Scene image comparisons:
---*---
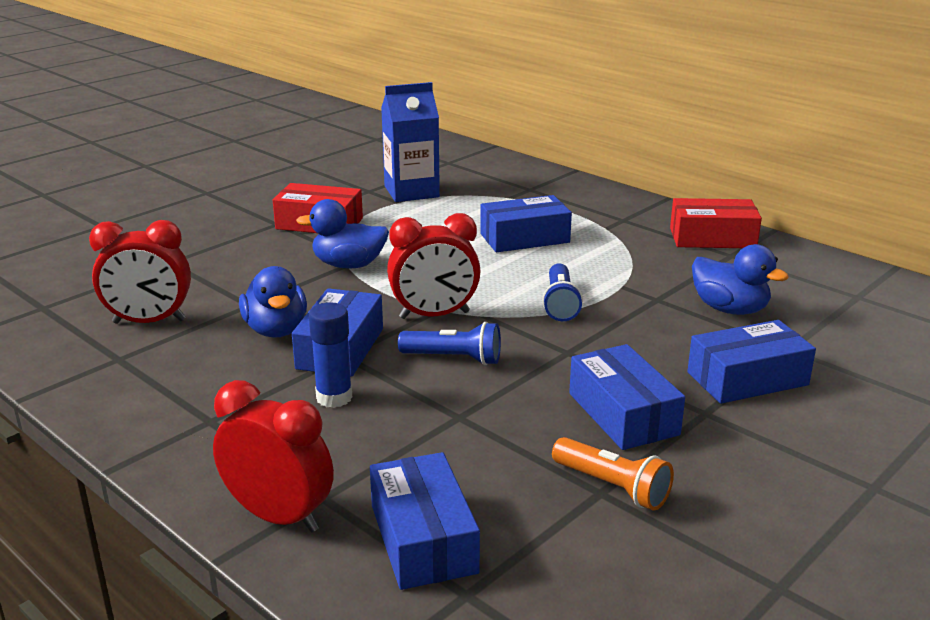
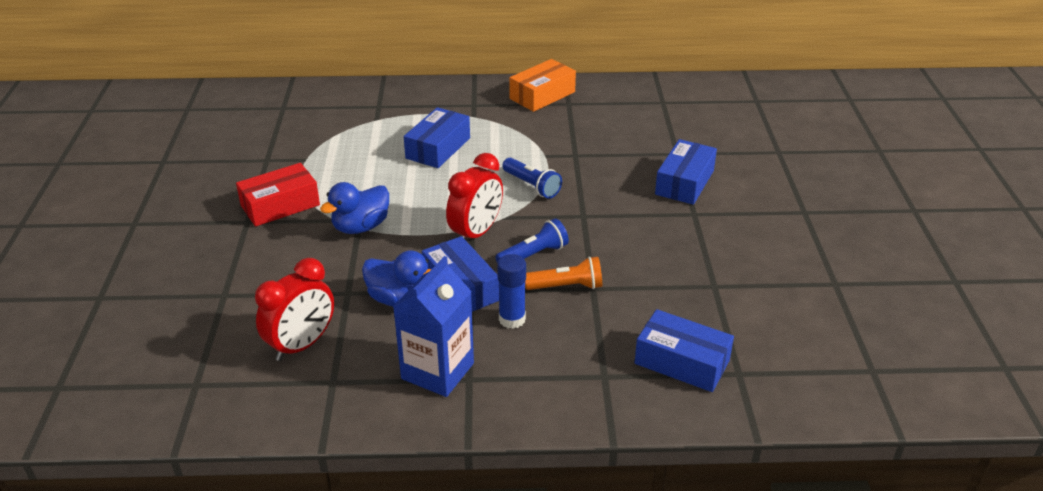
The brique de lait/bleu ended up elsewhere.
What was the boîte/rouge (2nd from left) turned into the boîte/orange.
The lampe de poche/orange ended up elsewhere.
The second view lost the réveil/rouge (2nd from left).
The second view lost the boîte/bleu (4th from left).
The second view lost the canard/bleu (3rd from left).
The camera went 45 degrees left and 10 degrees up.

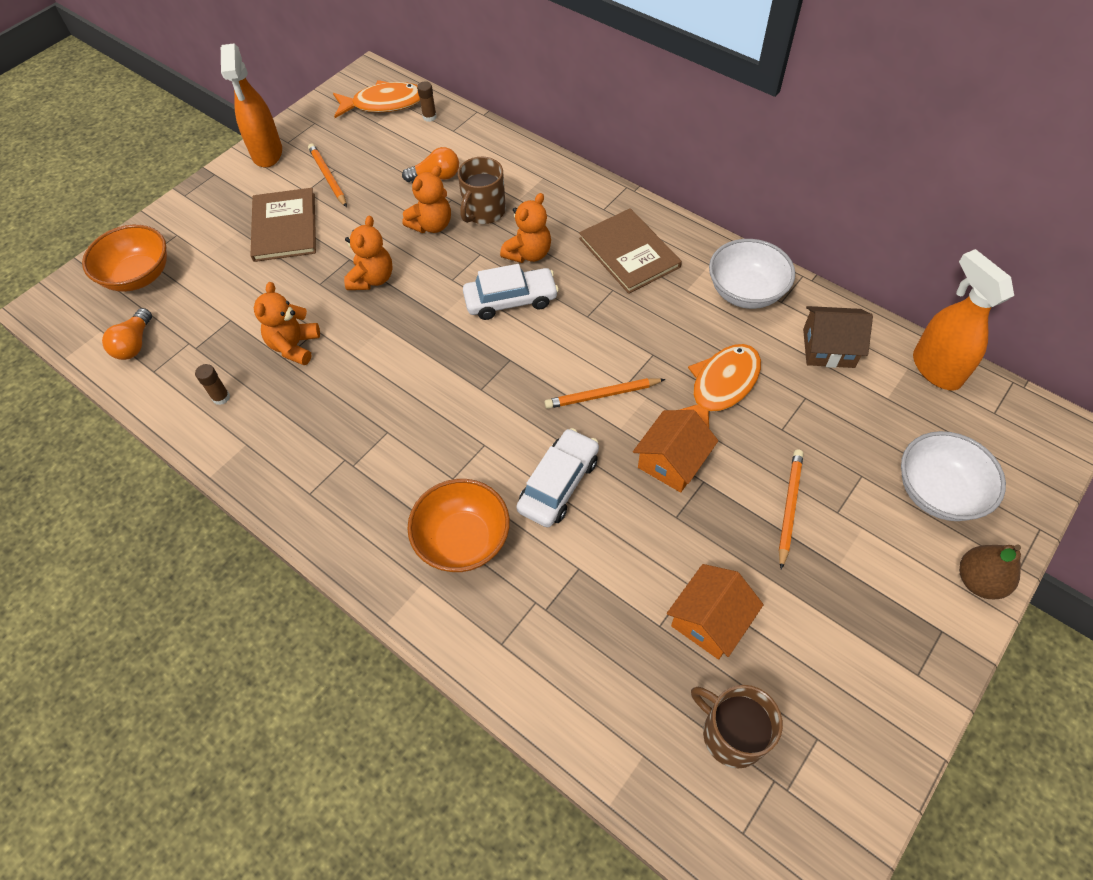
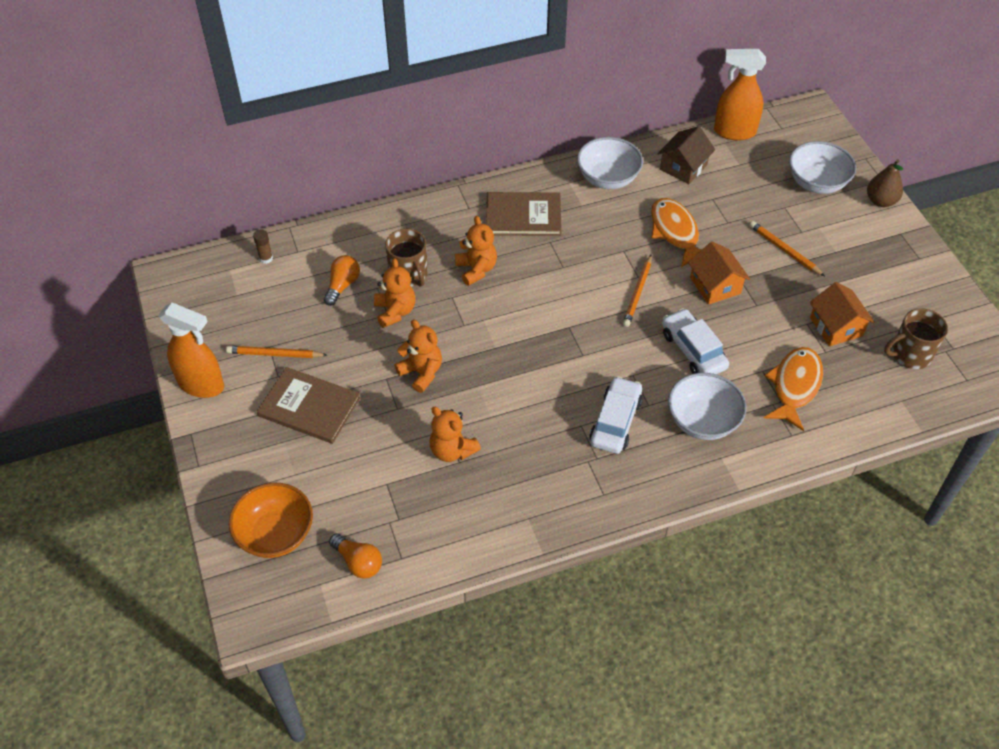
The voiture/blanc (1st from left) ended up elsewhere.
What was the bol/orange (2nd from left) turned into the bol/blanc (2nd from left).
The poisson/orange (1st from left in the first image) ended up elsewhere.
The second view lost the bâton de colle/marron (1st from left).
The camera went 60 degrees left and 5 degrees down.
---*---
• **What this task involves**:
Please transcribe, word for word, every line from the first line of the records above through the line containing "The second view lost the canard/bleu", and leave out any pictures.

• **Answer box**:
The brique de lait/bleu ended up elsewhere.
What was the boîte/rouge (2nd from left) turned into the boîte/orange.
The lampe de poche/orange ended up elsewhere.
The second view lost the réveil/rouge (2nd from left).
The second view lost the boîte/bleu (4th from left).
The second view lost the canard/bleu (3rd from left).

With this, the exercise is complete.